━━ Given data ━━
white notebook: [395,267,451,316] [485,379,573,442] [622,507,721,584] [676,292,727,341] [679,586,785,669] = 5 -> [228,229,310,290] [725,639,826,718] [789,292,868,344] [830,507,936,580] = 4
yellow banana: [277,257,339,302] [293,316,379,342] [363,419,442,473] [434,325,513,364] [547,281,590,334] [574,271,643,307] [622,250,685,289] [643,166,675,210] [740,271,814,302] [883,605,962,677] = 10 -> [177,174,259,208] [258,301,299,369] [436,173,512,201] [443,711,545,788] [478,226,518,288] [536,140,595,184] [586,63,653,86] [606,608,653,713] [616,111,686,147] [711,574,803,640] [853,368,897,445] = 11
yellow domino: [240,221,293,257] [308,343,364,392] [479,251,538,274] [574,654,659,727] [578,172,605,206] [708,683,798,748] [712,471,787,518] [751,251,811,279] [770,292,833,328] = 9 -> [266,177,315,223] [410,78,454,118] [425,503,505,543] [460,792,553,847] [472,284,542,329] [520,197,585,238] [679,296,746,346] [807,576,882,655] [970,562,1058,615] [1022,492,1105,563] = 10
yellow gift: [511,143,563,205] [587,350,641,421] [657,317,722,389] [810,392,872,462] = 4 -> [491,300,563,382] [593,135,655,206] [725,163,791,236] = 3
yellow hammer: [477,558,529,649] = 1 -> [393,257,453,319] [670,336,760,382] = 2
━━━
### What this task involves
One inclusive range is required: first line of the data through the line containing "yellow domino: [240,221,293,257]". Set it down exactly and output nothing else.

### Result below
white notebook: [395,267,451,316] [485,379,573,442] [622,507,721,584] [676,292,727,341] [679,586,785,669] = 5 -> [228,229,310,290] [725,639,826,718] [789,292,868,344] [830,507,936,580] = 4
yellow banana: [277,257,339,302] [293,316,379,342] [363,419,442,473] [434,325,513,364] [547,281,590,334] [574,271,643,307] [622,250,685,289] [643,166,675,210] [740,271,814,302] [883,605,962,677] = 10 -> [177,174,259,208] [258,301,299,369] [436,173,512,201] [443,711,545,788] [478,226,518,288] [536,140,595,184] [586,63,653,86] [606,608,653,713] [616,111,686,147] [711,574,803,640] [853,368,897,445] = 11
yellow domino: [240,221,293,257] [308,343,364,392] [479,251,538,274] [574,654,659,727] [578,172,605,206] [708,683,798,748] [712,471,787,518] [751,251,811,279] [770,292,833,328] = 9 -> [266,177,315,223] [410,78,454,118] [425,503,505,543] [460,792,553,847] [472,284,542,329] [520,197,585,238] [679,296,746,346] [807,576,882,655] [970,562,1058,615] [1022,492,1105,563] = 10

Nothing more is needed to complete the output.